● **Task statement**
Only a slice of the listing below is wanted. Retype the lines from the one containing "pink eraser: [83,166,164,233]" through the one containing "grey cylinder: [174,145,263,249]", exactly, both ends included.

● **Listed entries**

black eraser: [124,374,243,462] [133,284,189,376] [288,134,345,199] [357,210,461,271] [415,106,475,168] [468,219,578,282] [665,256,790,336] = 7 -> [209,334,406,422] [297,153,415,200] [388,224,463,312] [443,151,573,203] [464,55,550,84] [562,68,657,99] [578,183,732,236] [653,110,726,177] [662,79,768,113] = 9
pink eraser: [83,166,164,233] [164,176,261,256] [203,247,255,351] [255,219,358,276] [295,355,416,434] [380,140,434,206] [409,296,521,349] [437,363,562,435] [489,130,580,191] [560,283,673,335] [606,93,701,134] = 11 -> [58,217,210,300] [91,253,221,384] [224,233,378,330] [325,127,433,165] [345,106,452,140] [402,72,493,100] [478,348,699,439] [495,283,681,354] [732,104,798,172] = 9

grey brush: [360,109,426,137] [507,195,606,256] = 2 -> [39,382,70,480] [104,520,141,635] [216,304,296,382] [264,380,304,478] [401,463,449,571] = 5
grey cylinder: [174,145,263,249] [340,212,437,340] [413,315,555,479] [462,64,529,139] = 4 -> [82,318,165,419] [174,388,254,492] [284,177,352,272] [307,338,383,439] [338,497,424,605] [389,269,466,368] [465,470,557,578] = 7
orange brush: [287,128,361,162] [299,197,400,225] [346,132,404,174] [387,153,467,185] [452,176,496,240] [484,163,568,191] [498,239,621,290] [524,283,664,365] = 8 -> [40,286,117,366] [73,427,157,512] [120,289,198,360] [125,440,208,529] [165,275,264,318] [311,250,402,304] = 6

● **Task answer**
pink eraser: [83,166,164,233] [164,176,261,256] [203,247,255,351] [255,219,358,276] [295,355,416,434] [380,140,434,206] [409,296,521,349] [437,363,562,435] [489,130,580,191] [560,283,673,335] [606,93,701,134] = 11 -> [58,217,210,300] [91,253,221,384] [224,233,378,330] [325,127,433,165] [345,106,452,140] [402,72,493,100] [478,348,699,439] [495,283,681,354] [732,104,798,172] = 9

grey brush: [360,109,426,137] [507,195,606,256] = 2 -> [39,382,70,480] [104,520,141,635] [216,304,296,382] [264,380,304,478] [401,463,449,571] = 5
grey cylinder: [174,145,263,249] [340,212,437,340] [413,315,555,479] [462,64,529,139] = 4 -> [82,318,165,419] [174,388,254,492] [284,177,352,272] [307,338,383,439] [338,497,424,605] [389,269,466,368] [465,470,557,578] = 7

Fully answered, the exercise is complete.